[Task requirements]: Can you restate the lines of the entries below, word for word, from the first one through the line that includes "camera: 30 degrees right, 10 degrees down"?

** Data supplied follows **

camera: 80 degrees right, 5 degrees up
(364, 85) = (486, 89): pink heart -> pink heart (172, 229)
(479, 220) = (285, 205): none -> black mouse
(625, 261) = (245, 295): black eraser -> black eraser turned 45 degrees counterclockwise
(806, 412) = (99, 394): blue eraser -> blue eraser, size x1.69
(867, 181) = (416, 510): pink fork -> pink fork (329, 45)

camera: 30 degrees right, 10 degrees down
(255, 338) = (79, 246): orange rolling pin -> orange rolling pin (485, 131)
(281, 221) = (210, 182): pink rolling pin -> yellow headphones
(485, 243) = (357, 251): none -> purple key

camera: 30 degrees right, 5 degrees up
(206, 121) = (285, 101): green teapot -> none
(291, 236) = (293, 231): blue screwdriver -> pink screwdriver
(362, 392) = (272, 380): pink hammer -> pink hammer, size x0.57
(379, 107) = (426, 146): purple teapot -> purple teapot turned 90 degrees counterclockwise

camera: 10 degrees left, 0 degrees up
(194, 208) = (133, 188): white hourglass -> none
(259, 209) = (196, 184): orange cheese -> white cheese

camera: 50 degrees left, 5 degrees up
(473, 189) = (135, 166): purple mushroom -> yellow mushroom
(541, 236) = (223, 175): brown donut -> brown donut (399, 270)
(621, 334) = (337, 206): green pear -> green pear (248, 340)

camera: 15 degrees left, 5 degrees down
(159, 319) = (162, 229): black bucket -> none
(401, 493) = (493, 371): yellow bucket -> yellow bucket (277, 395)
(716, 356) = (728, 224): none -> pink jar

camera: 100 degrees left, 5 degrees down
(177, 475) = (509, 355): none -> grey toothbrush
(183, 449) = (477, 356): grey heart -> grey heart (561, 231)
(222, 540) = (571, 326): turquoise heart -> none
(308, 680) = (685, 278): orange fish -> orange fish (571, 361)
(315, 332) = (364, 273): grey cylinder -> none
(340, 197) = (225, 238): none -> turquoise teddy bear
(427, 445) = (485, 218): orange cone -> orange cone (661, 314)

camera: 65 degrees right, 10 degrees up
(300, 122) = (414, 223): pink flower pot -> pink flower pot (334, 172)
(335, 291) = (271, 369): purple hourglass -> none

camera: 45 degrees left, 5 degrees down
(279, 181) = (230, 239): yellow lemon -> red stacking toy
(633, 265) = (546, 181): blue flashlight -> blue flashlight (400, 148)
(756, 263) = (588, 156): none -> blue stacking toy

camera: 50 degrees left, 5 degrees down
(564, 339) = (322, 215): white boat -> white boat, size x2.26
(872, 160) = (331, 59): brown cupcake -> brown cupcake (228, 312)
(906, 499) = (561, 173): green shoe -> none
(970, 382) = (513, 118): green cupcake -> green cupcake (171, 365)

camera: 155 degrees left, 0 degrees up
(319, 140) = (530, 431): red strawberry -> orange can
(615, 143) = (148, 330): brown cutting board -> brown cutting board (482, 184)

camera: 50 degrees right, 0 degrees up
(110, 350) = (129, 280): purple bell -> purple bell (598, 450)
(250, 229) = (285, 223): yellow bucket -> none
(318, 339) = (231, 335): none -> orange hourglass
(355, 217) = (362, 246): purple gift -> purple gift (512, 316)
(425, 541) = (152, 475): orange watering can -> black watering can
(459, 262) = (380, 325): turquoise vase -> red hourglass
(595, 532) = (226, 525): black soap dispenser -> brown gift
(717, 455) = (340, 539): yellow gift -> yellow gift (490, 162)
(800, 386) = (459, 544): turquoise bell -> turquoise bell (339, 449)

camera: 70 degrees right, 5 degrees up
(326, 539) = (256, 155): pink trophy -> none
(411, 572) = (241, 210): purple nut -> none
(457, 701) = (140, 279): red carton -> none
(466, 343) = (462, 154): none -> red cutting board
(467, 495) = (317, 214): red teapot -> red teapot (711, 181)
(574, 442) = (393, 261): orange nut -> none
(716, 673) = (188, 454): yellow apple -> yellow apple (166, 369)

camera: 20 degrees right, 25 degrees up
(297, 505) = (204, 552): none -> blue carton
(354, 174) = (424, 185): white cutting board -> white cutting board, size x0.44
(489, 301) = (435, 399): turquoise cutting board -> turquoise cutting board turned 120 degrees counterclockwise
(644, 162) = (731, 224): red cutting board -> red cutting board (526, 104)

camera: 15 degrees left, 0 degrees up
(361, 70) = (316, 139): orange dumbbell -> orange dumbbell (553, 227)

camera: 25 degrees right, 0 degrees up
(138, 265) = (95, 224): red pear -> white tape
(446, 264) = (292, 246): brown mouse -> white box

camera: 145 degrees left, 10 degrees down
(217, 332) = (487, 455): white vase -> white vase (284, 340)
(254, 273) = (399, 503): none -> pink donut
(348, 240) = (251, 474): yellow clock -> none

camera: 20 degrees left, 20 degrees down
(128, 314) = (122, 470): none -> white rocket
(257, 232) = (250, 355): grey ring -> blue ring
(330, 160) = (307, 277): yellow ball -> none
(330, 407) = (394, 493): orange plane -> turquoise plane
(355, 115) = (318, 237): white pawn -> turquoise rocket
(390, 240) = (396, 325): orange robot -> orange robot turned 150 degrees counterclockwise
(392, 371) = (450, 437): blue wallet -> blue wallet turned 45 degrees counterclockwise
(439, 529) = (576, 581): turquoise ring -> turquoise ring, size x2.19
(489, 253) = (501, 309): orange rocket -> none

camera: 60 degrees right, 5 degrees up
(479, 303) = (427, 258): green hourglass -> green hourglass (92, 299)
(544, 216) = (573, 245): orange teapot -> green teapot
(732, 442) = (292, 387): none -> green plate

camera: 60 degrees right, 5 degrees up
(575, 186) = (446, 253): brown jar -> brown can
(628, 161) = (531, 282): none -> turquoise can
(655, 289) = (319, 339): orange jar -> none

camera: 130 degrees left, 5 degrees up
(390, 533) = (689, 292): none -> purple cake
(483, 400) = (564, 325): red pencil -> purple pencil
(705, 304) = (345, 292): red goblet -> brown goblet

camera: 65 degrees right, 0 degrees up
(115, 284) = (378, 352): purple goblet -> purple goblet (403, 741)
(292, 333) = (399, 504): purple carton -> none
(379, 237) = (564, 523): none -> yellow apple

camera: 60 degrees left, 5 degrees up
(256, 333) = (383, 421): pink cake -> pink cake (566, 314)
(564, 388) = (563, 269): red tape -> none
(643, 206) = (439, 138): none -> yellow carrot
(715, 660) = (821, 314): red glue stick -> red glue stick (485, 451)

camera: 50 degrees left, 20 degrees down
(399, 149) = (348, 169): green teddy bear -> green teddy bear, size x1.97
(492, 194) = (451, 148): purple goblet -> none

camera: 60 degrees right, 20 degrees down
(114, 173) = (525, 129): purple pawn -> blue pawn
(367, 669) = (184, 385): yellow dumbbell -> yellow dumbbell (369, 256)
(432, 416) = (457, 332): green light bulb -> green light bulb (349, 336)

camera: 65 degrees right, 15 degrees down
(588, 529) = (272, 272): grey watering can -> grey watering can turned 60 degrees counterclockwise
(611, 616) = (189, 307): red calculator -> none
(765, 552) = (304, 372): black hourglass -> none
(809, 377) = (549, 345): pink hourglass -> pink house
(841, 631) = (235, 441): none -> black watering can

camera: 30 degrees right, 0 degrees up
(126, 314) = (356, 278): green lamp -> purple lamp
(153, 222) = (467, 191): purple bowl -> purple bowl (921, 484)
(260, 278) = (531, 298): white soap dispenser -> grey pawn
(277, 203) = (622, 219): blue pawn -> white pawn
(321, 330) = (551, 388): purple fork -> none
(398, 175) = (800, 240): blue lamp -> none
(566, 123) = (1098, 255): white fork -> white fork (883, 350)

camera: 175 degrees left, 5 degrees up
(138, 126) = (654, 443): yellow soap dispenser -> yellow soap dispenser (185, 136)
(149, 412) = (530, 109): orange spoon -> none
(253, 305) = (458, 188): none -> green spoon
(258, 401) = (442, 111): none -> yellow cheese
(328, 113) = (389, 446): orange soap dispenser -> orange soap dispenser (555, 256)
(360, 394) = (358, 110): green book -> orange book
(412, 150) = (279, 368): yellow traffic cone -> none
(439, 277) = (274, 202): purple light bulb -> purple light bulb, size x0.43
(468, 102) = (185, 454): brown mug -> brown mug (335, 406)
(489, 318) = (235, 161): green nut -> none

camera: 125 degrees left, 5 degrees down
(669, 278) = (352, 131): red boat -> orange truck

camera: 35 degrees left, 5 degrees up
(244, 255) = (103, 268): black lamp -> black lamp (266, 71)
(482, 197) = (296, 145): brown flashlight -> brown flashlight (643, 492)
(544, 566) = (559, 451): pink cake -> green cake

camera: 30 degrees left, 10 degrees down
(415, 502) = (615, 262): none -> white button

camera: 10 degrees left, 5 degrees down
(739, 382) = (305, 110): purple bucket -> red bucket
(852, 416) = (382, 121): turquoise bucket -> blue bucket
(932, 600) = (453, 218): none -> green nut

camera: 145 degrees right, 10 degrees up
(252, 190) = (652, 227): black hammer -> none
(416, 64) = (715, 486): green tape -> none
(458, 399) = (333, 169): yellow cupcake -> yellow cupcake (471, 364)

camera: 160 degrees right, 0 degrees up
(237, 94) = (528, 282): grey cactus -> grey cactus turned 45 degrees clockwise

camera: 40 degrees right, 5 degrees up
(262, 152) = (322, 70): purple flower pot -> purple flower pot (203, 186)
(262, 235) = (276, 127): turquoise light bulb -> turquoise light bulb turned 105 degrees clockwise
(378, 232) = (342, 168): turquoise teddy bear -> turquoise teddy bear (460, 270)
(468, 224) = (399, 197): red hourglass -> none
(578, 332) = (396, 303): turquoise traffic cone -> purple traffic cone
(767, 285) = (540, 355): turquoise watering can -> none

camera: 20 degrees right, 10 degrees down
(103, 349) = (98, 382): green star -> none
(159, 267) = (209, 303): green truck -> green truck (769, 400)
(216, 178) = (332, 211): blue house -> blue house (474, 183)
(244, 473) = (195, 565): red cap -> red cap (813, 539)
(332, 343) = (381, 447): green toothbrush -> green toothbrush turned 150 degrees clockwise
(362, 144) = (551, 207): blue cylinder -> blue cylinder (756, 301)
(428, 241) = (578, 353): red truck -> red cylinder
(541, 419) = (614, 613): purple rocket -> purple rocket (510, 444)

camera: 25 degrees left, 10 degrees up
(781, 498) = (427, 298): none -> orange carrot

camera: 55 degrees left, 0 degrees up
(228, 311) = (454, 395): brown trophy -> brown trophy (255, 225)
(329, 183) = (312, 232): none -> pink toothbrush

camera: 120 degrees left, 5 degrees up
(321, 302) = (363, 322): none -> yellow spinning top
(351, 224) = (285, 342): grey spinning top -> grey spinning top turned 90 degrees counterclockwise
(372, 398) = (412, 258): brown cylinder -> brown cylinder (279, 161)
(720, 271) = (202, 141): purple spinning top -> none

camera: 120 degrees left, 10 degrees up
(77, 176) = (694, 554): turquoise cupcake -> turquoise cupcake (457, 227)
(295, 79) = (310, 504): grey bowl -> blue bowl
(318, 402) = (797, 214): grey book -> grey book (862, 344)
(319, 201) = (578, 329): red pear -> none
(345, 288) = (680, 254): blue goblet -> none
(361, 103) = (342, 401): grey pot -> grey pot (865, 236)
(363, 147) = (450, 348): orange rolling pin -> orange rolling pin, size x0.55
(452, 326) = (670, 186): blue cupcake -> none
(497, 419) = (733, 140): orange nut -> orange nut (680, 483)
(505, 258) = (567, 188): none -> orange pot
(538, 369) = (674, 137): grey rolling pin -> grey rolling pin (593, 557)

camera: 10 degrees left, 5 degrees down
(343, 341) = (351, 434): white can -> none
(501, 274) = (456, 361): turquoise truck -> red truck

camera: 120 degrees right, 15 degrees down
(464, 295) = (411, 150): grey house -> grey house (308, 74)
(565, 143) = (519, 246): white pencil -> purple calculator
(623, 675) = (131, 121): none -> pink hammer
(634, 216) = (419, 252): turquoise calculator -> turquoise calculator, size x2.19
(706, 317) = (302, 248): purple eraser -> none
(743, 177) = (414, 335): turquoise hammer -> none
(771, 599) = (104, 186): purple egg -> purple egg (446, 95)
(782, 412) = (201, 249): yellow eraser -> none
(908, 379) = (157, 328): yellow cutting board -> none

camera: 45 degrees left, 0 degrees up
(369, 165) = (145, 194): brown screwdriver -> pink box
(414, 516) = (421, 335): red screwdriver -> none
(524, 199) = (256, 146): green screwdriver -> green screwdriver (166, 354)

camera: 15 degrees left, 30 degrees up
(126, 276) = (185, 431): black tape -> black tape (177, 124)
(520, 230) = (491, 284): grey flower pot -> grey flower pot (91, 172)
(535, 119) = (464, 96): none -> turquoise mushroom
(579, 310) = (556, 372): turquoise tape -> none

** End of Data supplied **

[Exercise response]:
camera: 80 degrees right, 5 degrees up
(364, 85) = (486, 89): pink heart -> pink heart (172, 229)
(479, 220) = (285, 205): none -> black mouse
(625, 261) = (245, 295): black eraser -> black eraser turned 45 degrees counterclockwise
(806, 412) = (99, 394): blue eraser -> blue eraser, size x1.69
(867, 181) = (416, 510): pink fork -> pink fork (329, 45)

camera: 30 degrees right, 10 degrees down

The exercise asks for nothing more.